**Work to complete**
Output, exactly as written, the lines below from the one that has "AUDIO: DY-SV5W -> DFPlayer" through the one that has "OLED3 pin SDA: D9 -> D7"; nothing else, and no pictures.

**Extracted records**
####

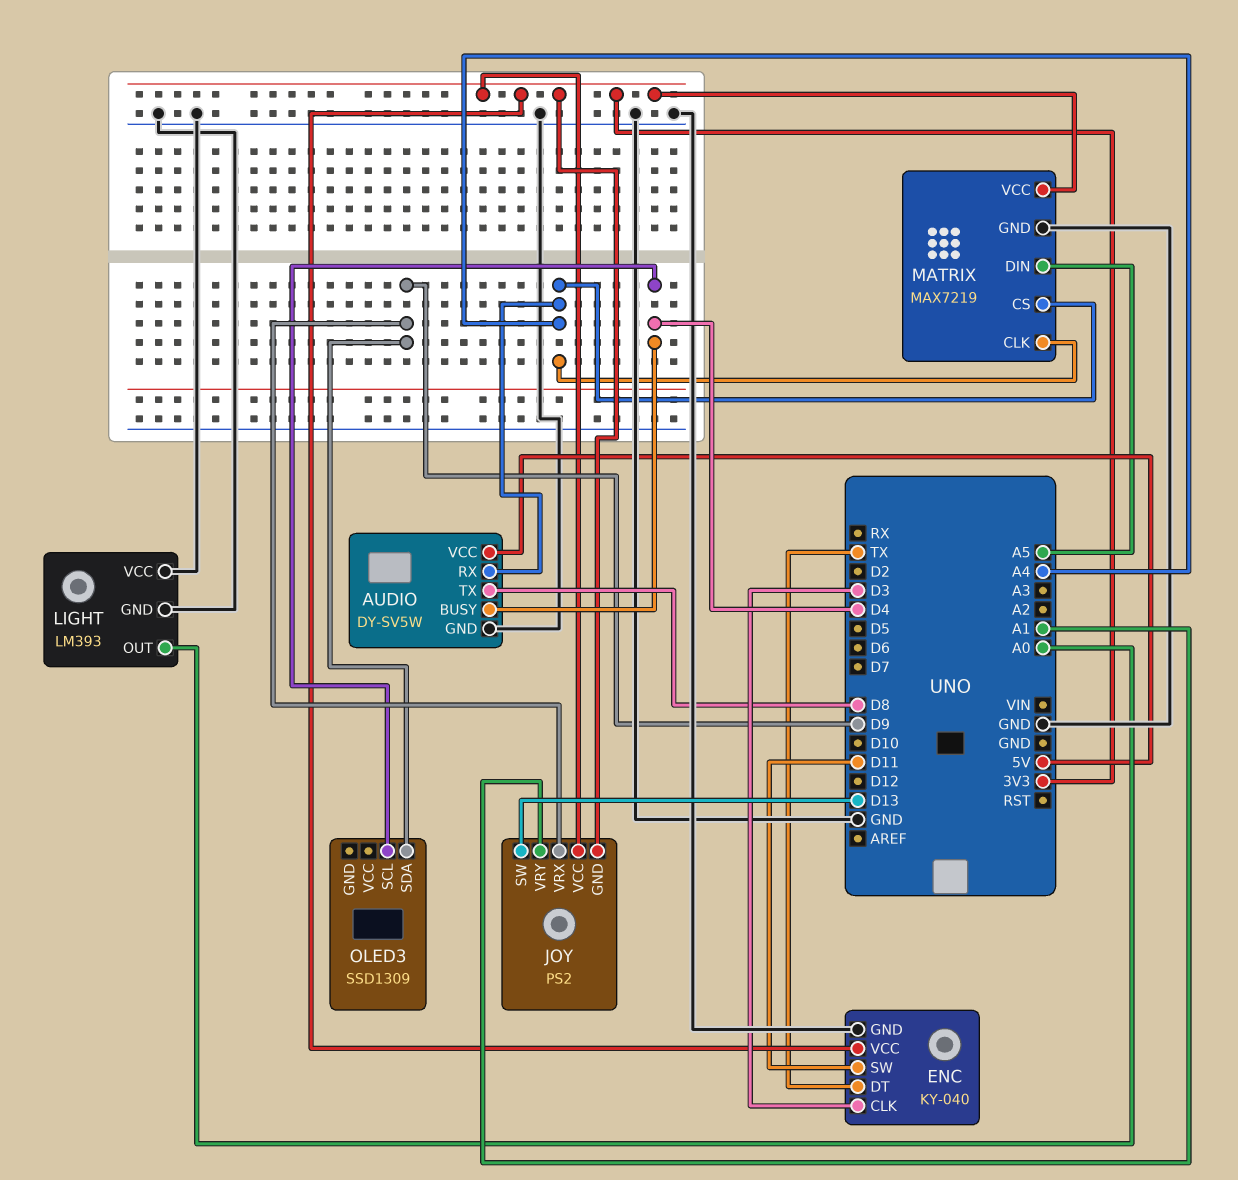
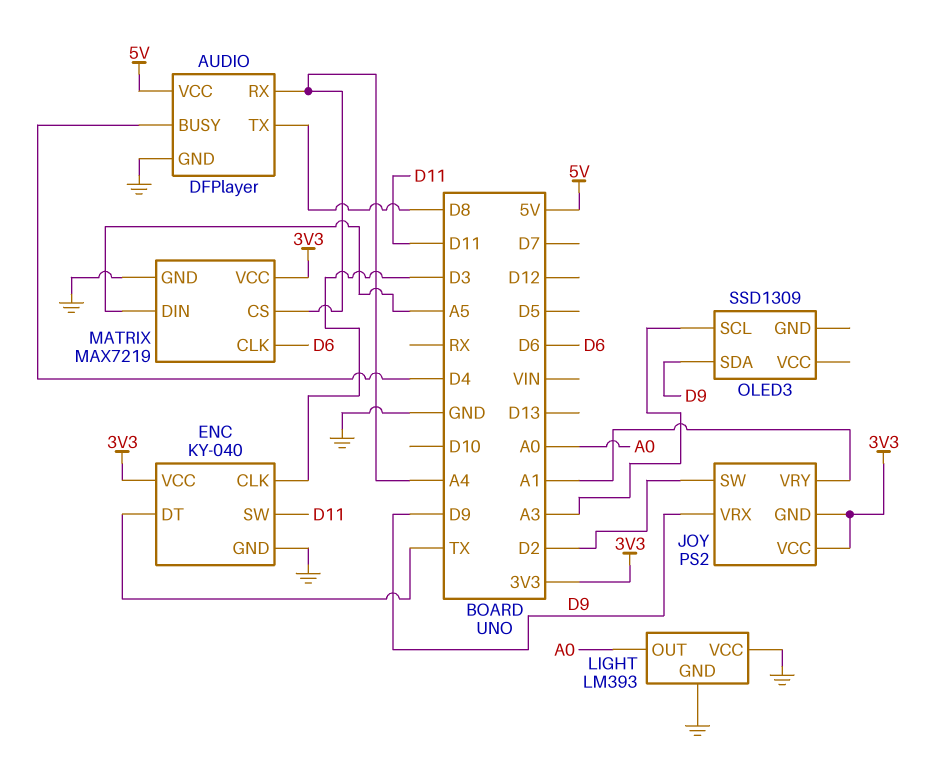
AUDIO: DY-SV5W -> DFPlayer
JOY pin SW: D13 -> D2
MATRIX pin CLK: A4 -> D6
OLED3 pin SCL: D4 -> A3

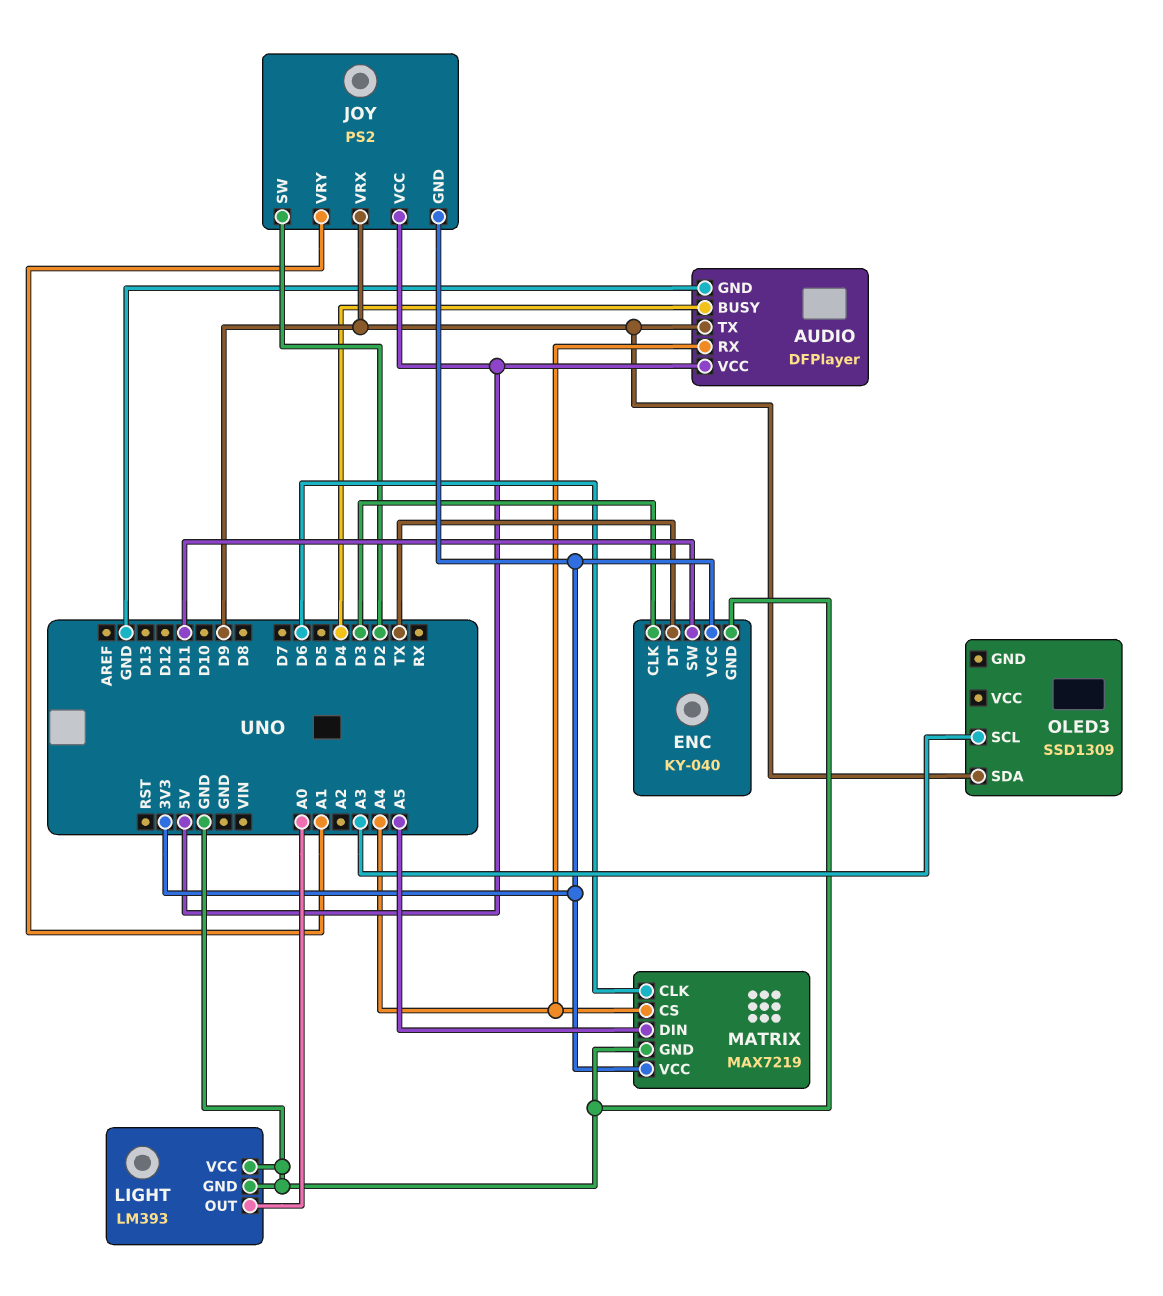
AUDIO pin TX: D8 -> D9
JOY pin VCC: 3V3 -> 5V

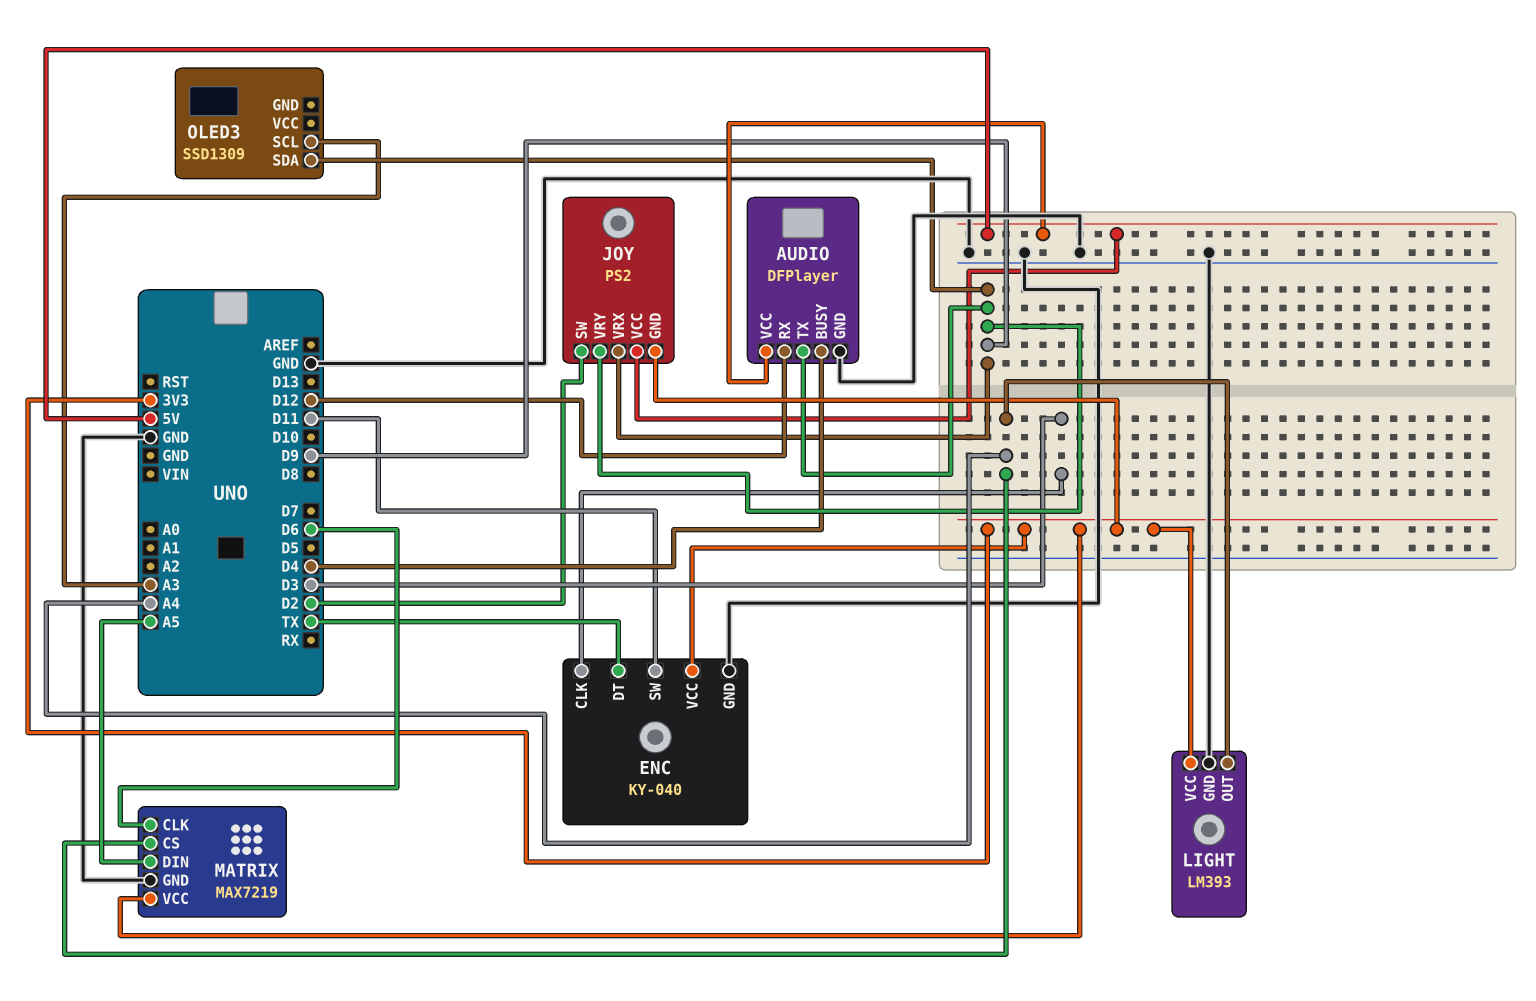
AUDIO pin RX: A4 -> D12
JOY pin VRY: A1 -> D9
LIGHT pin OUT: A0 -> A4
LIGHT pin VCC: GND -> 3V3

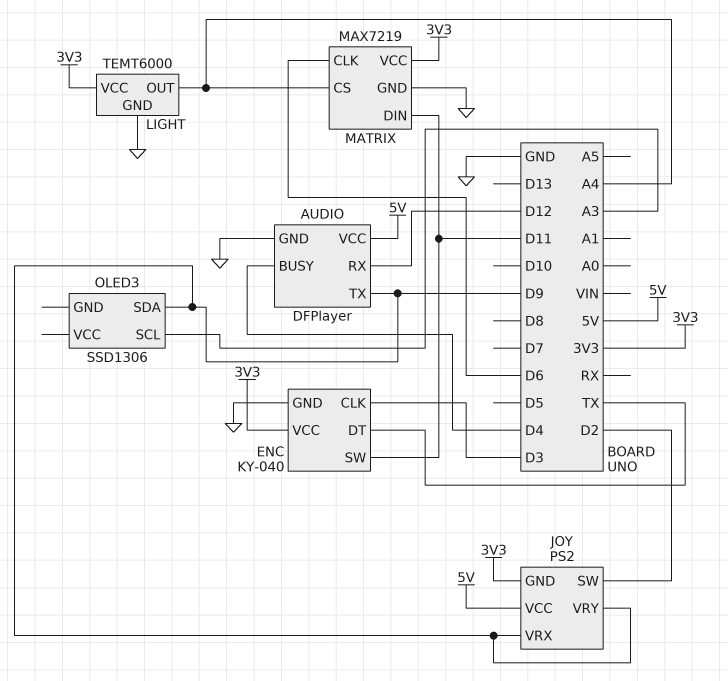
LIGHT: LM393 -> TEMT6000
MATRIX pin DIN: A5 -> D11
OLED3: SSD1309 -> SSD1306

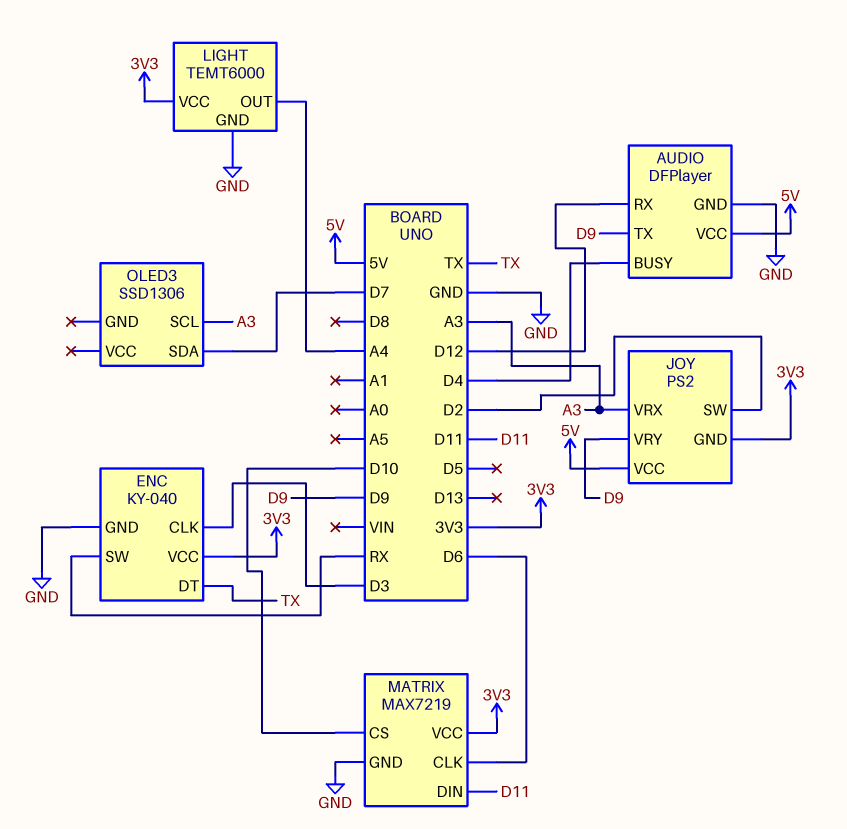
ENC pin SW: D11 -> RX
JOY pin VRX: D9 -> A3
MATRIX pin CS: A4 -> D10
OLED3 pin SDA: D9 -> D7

####

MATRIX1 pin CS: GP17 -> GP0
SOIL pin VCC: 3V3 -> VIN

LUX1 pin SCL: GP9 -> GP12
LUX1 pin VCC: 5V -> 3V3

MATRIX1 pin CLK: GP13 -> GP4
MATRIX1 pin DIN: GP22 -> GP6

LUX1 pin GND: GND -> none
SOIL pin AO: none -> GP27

####

**Answer space**
AUDIO: DY-SV5W -> DFPlayer
JOY pin SW: D13 -> D2
MATRIX pin CLK: A4 -> D6
OLED3 pin SCL: D4 -> A3

AUDIO pin TX: D8 -> D9
JOY pin VCC: 3V3 -> 5V

AUDIO pin RX: A4 -> D12
JOY pin VRY: A1 -> D9
LIGHT pin OUT: A0 -> A4
LIGHT pin VCC: GND -> 3V3

LIGHT: LM393 -> TEMT6000
MATRIX pin DIN: A5 -> D11
OLED3: SSD1309 -> SSD1306

ENC pin SW: D11 -> RX
JOY pin VRX: D9 -> A3
MATRIX pin CS: A4 -> D10
OLED3 pin SDA: D9 -> D7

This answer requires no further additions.